=== Task instructions ===
The lines to reproduce run from the one containing "IC26: NOT CD4069" to the end of the listing. Reproduce them exactly, both ends included, and nothing else.

=== Provided material ===
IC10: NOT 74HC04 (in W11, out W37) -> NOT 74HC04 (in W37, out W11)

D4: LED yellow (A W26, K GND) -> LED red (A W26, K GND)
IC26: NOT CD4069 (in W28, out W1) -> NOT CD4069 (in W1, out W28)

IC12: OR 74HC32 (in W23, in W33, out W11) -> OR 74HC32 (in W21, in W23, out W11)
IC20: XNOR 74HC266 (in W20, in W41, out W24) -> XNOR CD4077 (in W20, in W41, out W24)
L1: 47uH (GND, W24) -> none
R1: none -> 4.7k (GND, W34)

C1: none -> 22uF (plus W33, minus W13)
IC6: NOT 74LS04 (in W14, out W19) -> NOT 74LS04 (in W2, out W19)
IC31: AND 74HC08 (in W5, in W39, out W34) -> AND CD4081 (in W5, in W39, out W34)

=== Task response ===
IC26: NOT CD4069 (in W28, out W1) -> NOT CD4069 (in W1, out W28)

IC12: OR 74HC32 (in W23, in W33, out W11) -> OR 74HC32 (in W21, in W23, out W11)
IC20: XNOR 74HC266 (in W20, in W41, out W24) -> XNOR CD4077 (in W20, in W41, out W24)
L1: 47uH (GND, W24) -> none
R1: none -> 4.7k (GND, W34)

C1: none -> 22uF (plus W33, minus W13)
IC6: NOT 74LS04 (in W14, out W19) -> NOT 74LS04 (in W2, out W19)
IC31: AND 74HC08 (in W5, in W39, out W34) -> AND CD4081 (in W5, in W39, out W34)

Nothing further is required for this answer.